Exercise material
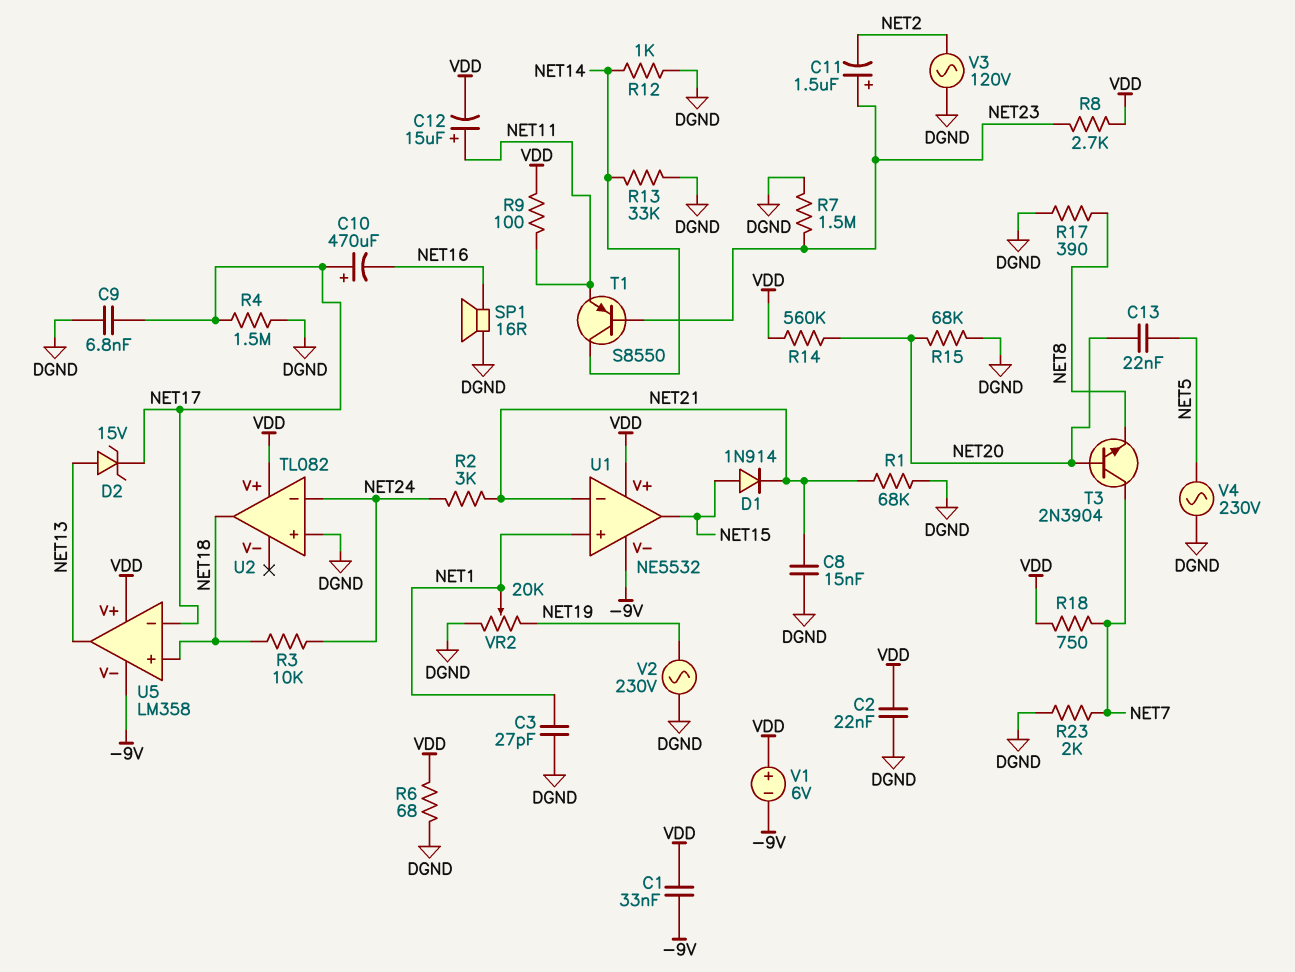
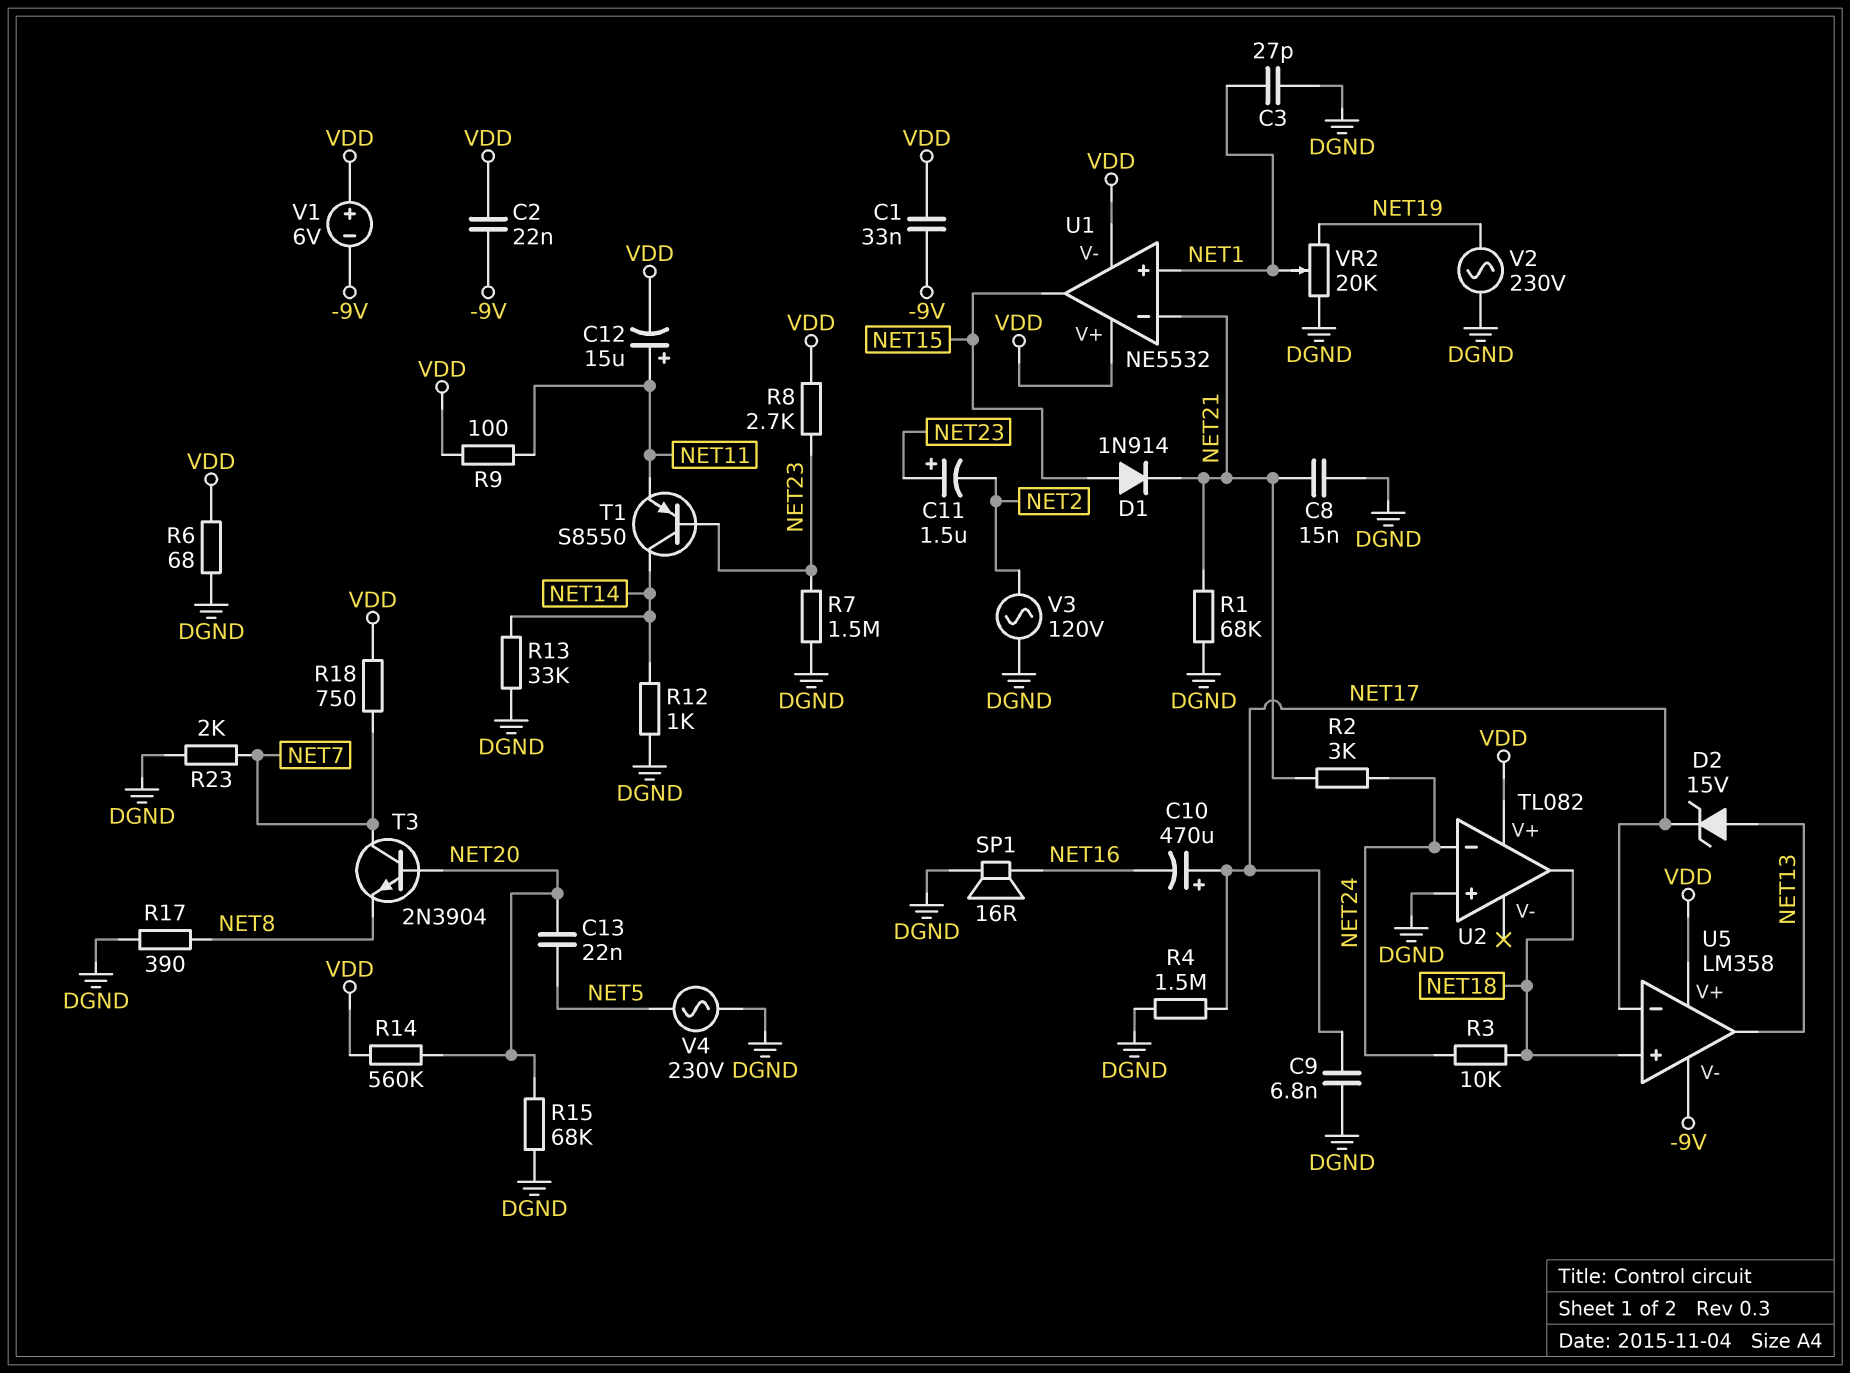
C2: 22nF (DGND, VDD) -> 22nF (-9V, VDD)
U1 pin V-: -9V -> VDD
* * *
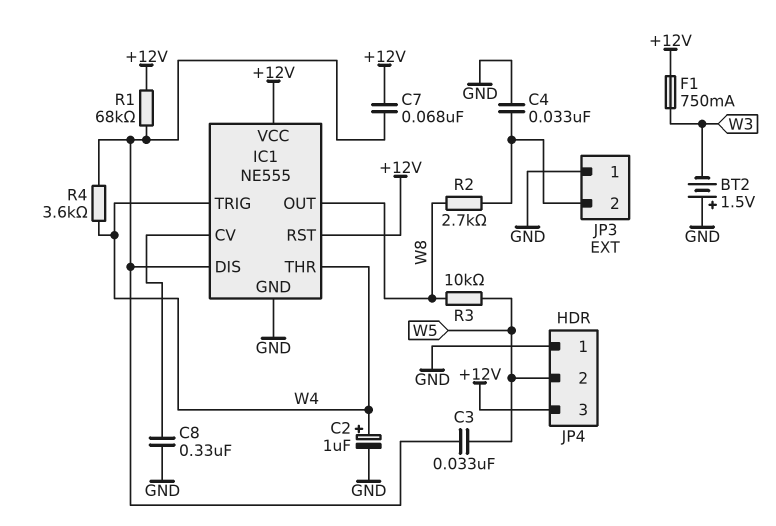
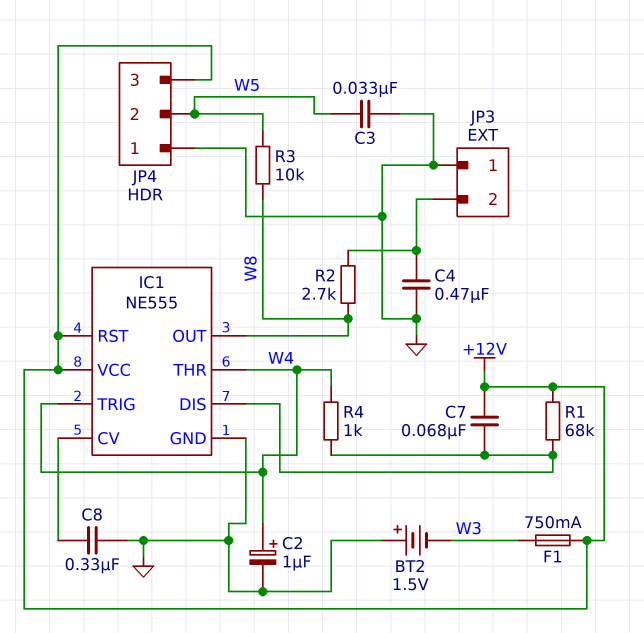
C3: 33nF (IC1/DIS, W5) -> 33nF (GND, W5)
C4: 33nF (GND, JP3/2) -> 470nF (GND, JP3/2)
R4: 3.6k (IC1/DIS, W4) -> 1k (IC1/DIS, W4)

Work instructions
When you reach the line in the material above that holds "C3: 33nF (IC1/DIS, W5) -> 33nF (GND, W5)", begin reproducing lines exactly, and stop after the line that holds "R4: 3.6k (IC1/DIS, W4) -> 1k (IC1/DIS, W4)".

Written answer
C3: 33nF (IC1/DIS, W5) -> 33nF (GND, W5)
C4: 33nF (GND, JP3/2) -> 470nF (GND, JP3/2)
R4: 3.6k (IC1/DIS, W4) -> 1k (IC1/DIS, W4)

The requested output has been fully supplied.